Input data Start Marker

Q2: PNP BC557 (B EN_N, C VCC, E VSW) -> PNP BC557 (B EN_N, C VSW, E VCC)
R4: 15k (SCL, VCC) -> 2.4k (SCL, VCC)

Input data End Marker
Input data Start Marker

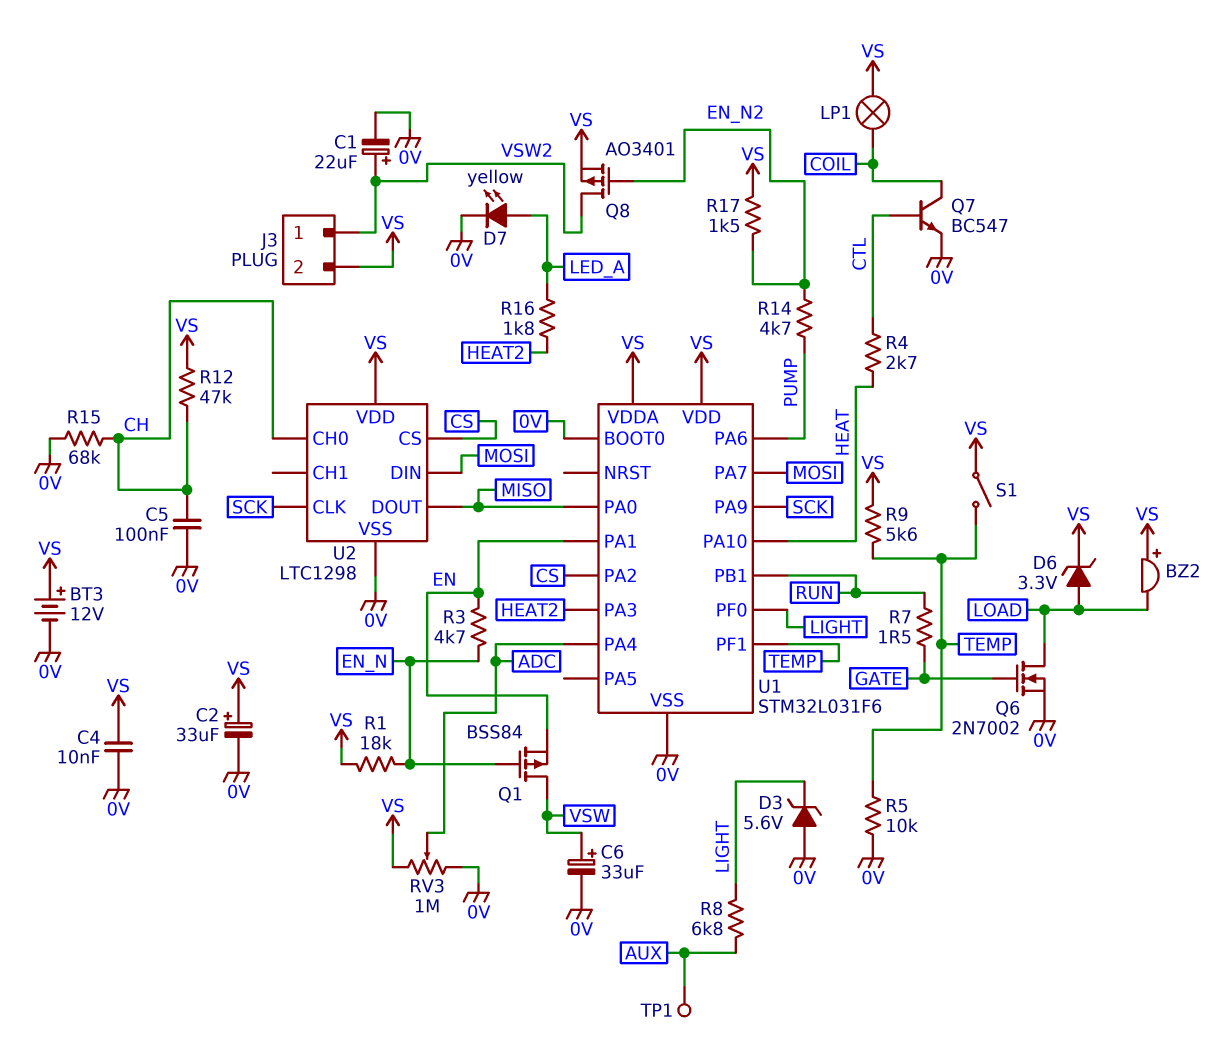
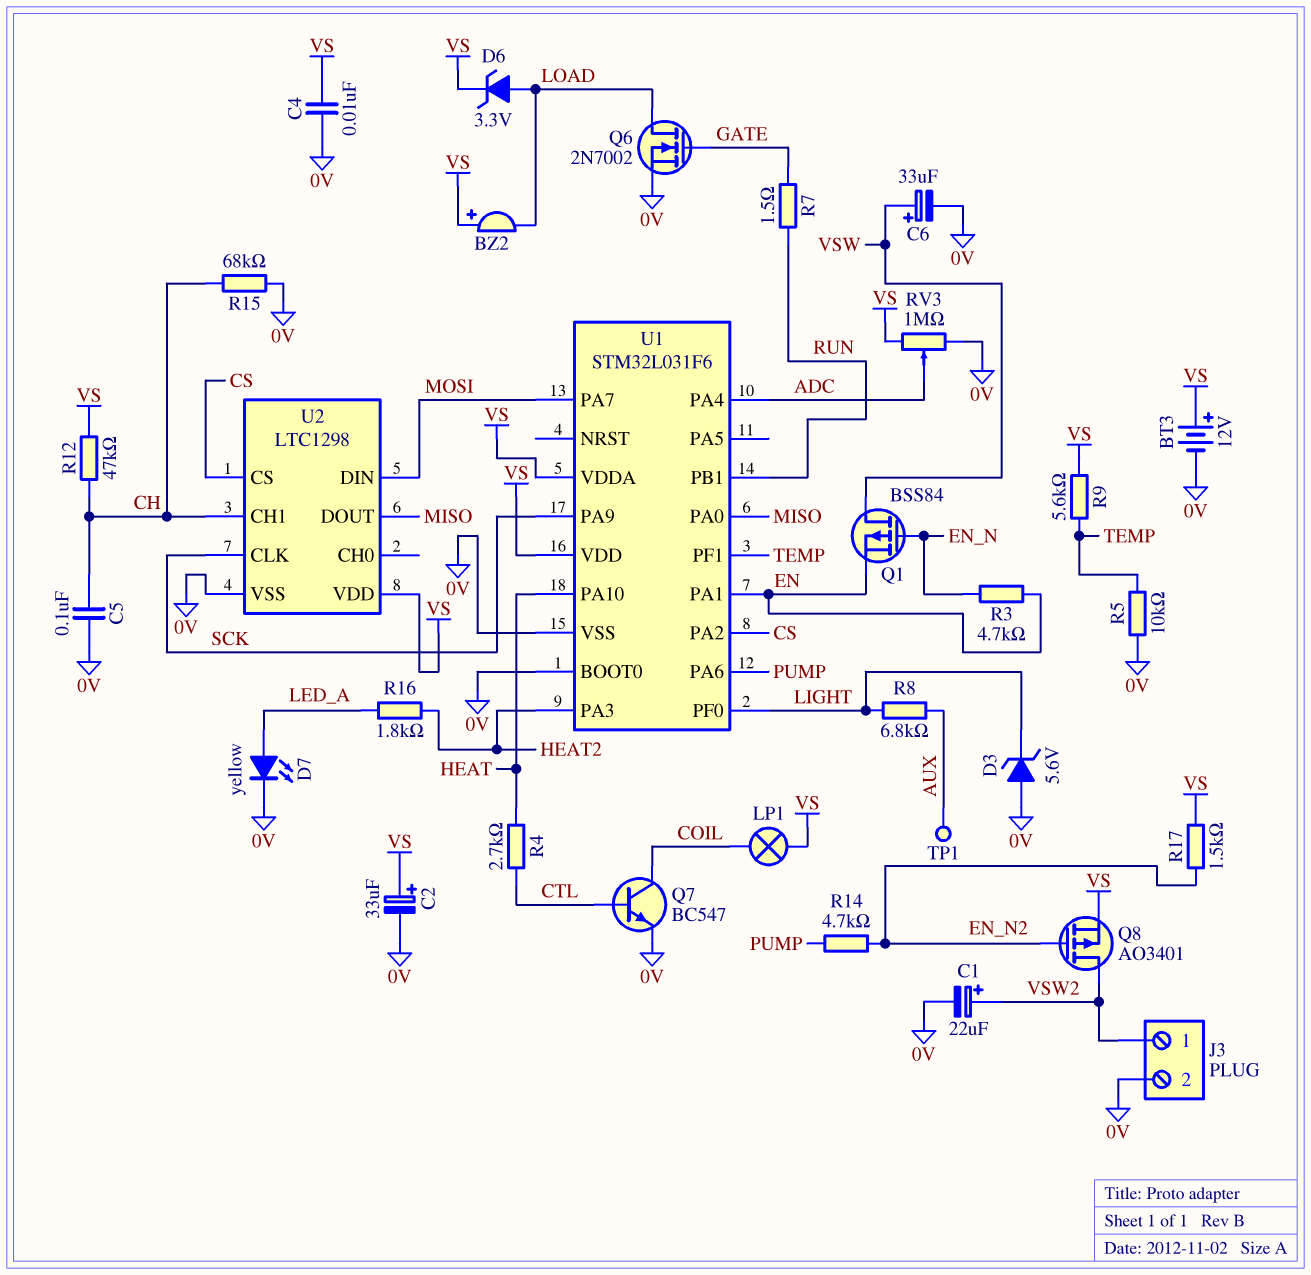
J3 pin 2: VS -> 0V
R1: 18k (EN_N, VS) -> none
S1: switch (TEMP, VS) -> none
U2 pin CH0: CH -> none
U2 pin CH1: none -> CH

Input data End Marker

- What to work on -
Please copy, exactly and with nothing else, the lines above beginning at the line that has "Q2: PNP BC557" and ending with the line that has "R4: 15k (SCL, VCC) -> 2.4k (SCL, VCC)".

- Response to the exercise -
Q2: PNP BC557 (B EN_N, C VCC, E VSW) -> PNP BC557 (B EN_N, C VSW, E VCC)
R4: 15k (SCL, VCC) -> 2.4k (SCL, VCC)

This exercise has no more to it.